### Problem details
Work through the records below and copy every line that includes "turquoise".

### Stored data

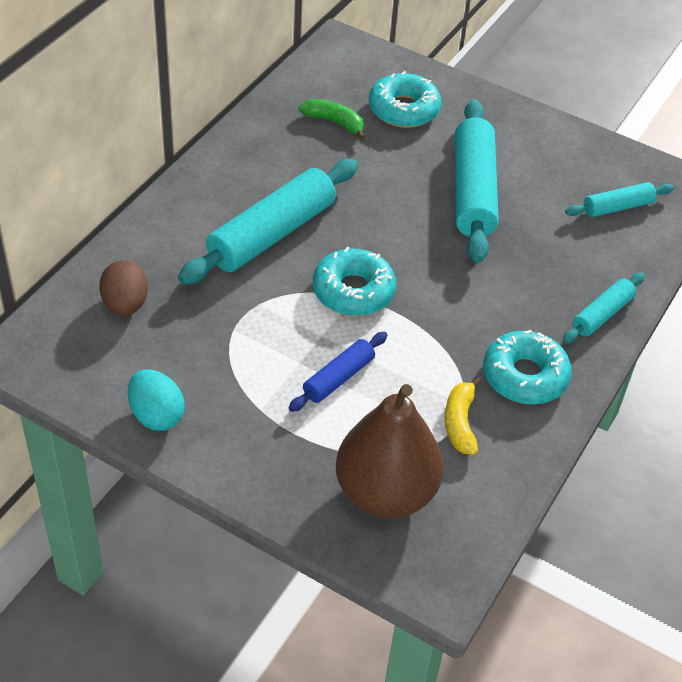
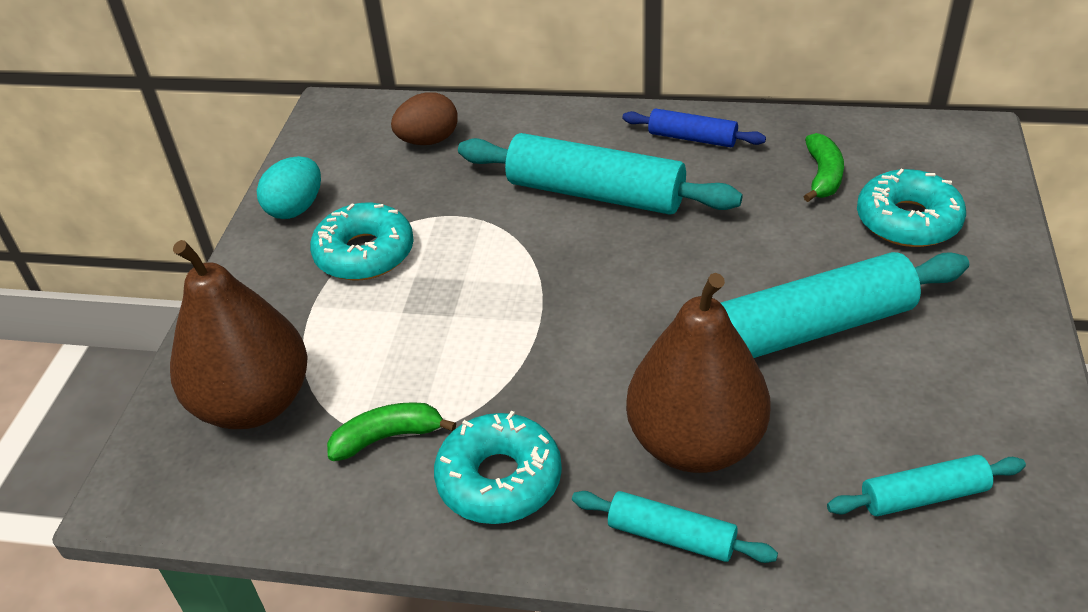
camera: 75 degrees right, 5 degrees down
(338, 378) = (407, 312): blue rolling pin -> blue rolling pin (692, 138)
(353, 291) = (549, 281): turquoise donut -> turquoise donut (364, 253)
(460, 423) = (387, 437): yellow banana -> green banana
(539, 278) = (695, 443): none -> brown pear
(617, 207) = (923, 496): turquoise rolling pin -> turquoise rolling pin turned 60 degrees counterclockwise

### Task result
(353, 291) = (549, 281): turquoise donut -> turquoise donut (364, 253)
(617, 207) = (923, 496): turquoise rolling pin -> turquoise rolling pin turned 60 degrees counterclockwise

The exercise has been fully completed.